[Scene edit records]
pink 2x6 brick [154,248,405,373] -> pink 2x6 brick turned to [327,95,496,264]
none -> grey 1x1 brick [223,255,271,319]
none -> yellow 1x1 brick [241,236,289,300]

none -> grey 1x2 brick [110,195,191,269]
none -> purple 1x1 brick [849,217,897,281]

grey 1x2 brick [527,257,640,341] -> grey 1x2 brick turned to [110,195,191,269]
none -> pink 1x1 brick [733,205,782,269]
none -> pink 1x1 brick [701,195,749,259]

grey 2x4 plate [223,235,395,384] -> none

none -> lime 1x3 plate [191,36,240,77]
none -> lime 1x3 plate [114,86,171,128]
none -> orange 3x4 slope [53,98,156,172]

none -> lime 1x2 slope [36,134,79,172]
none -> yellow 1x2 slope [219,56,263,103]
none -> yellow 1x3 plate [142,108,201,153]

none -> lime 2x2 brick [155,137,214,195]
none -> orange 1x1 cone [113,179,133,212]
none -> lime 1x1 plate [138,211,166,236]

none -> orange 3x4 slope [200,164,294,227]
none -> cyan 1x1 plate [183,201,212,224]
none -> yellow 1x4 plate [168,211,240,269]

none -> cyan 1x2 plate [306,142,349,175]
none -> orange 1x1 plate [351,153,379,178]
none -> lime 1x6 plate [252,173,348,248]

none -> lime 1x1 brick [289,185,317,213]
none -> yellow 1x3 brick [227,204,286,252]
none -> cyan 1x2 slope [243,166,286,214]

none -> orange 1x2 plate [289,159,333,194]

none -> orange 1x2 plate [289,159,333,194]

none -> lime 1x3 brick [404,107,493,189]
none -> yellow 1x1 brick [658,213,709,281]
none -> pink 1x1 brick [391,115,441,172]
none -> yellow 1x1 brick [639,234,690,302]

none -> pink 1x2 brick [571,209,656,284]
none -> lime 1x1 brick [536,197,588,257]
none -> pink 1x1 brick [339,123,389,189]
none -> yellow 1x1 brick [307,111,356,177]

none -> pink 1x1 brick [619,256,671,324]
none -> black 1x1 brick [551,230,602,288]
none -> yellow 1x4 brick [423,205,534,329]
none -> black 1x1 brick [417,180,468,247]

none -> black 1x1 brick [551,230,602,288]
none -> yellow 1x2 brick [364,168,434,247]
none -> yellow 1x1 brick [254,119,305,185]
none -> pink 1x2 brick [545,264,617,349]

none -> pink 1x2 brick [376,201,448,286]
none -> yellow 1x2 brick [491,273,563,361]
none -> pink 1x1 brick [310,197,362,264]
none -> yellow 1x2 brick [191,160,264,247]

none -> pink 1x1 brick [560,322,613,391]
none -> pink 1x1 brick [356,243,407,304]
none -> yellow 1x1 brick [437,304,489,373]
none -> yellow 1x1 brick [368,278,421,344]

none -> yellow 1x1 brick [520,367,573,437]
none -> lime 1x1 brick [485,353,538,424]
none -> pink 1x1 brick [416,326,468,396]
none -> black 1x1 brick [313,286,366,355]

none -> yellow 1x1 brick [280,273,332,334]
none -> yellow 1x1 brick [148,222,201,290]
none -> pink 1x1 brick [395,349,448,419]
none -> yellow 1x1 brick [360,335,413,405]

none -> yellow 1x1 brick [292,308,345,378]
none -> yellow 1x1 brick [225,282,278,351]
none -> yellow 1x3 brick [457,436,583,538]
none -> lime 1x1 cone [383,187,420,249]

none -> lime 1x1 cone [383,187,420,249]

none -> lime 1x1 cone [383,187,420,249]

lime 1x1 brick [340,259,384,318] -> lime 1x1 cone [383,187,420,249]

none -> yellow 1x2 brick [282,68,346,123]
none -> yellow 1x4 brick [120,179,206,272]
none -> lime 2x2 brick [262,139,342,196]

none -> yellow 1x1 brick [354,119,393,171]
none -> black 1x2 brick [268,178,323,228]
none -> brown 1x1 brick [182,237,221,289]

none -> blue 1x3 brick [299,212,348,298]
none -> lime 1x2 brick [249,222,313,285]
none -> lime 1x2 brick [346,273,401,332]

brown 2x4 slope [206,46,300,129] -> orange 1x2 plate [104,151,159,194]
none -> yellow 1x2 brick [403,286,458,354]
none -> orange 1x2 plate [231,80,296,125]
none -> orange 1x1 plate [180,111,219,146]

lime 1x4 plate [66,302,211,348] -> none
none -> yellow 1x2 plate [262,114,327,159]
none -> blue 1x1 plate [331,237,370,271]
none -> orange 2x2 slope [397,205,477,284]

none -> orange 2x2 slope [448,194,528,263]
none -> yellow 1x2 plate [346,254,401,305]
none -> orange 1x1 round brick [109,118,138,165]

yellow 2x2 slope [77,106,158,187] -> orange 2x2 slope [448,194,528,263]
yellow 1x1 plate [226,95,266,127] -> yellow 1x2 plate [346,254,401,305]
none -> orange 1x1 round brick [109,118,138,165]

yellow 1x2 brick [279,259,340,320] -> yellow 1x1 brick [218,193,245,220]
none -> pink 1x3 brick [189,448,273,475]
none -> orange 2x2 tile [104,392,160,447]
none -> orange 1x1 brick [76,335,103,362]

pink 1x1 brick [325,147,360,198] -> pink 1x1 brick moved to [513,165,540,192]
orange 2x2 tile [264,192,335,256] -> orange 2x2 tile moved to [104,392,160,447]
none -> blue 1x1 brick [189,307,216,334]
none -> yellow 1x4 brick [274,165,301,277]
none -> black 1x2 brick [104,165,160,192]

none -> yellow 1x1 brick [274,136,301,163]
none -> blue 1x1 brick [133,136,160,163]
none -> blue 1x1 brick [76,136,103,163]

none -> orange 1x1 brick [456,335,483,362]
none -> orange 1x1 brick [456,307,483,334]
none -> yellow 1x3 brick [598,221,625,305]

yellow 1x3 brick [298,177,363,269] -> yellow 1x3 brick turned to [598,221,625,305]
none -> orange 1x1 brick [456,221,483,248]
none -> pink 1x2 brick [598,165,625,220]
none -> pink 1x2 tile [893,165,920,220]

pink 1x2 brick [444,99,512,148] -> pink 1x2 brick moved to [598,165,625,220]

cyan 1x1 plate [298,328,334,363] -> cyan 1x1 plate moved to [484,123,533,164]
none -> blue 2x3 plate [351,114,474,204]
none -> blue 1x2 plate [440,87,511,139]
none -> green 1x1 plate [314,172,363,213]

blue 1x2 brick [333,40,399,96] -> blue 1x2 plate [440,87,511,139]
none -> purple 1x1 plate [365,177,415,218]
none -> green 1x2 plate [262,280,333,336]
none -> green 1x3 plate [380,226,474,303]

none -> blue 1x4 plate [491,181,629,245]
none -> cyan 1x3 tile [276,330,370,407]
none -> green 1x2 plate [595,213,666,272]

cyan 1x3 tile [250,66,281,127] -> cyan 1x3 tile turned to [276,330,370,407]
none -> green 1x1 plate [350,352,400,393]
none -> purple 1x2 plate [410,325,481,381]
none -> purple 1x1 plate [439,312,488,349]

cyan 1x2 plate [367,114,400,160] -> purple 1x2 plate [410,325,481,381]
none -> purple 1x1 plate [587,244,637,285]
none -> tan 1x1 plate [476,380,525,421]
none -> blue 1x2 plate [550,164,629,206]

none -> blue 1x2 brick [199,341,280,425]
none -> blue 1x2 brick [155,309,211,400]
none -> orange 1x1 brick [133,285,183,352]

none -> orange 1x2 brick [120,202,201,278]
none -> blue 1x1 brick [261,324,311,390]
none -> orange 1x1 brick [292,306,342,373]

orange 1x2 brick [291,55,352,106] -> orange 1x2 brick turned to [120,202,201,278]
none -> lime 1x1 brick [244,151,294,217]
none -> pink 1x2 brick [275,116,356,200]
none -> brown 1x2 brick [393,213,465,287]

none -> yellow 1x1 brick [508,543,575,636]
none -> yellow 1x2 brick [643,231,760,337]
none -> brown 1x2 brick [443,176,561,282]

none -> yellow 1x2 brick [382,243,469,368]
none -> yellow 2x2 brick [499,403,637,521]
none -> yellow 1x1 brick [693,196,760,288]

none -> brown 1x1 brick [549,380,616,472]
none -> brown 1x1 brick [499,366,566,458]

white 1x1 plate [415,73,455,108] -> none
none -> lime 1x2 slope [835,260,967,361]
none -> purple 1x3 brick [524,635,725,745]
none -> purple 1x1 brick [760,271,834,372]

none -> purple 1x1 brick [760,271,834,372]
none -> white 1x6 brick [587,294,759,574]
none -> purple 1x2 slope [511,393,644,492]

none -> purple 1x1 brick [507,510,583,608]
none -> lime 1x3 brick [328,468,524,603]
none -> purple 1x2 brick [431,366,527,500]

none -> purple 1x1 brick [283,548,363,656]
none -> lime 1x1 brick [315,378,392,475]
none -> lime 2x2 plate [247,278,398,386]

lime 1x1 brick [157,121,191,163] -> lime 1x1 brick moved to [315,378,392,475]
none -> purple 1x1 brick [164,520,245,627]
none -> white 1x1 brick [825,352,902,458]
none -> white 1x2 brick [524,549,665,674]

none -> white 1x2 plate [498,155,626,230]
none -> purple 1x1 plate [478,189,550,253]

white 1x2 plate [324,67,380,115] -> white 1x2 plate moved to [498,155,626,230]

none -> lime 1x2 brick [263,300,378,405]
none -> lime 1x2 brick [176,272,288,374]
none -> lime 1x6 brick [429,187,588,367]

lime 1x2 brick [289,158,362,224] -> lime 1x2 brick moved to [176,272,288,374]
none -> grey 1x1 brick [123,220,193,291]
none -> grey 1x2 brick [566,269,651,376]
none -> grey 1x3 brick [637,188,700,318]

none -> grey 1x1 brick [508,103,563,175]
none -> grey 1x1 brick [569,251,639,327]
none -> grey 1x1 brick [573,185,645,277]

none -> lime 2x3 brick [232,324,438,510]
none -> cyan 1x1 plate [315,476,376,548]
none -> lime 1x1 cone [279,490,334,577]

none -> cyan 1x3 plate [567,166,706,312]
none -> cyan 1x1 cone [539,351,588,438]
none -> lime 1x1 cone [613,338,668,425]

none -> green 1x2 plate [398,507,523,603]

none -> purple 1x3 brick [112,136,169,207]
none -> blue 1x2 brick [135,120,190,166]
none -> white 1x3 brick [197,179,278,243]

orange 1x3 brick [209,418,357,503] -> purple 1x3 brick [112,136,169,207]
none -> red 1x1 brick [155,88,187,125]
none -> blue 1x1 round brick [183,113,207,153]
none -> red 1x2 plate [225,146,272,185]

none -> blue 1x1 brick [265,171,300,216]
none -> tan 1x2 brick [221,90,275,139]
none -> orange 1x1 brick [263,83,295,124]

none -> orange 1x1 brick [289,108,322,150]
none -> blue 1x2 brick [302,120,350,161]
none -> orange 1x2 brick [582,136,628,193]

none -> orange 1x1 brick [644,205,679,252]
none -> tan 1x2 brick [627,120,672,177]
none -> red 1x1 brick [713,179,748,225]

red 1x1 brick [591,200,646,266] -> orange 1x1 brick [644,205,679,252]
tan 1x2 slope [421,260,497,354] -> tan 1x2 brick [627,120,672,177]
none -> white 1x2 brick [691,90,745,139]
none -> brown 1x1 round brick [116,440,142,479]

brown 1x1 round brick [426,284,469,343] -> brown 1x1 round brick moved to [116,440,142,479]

**About this exercise**
Scan the lines above for the word "green" and copy every one where it occurs.

**Exercise answer**
none -> green 1x1 plate [314,172,363,213]
none -> green 1x2 plate [262,280,333,336]
none -> green 1x3 plate [380,226,474,303]
none -> green 1x2 plate [595,213,666,272]
none -> green 1x1 plate [350,352,400,393]
none -> green 1x2 plate [398,507,523,603]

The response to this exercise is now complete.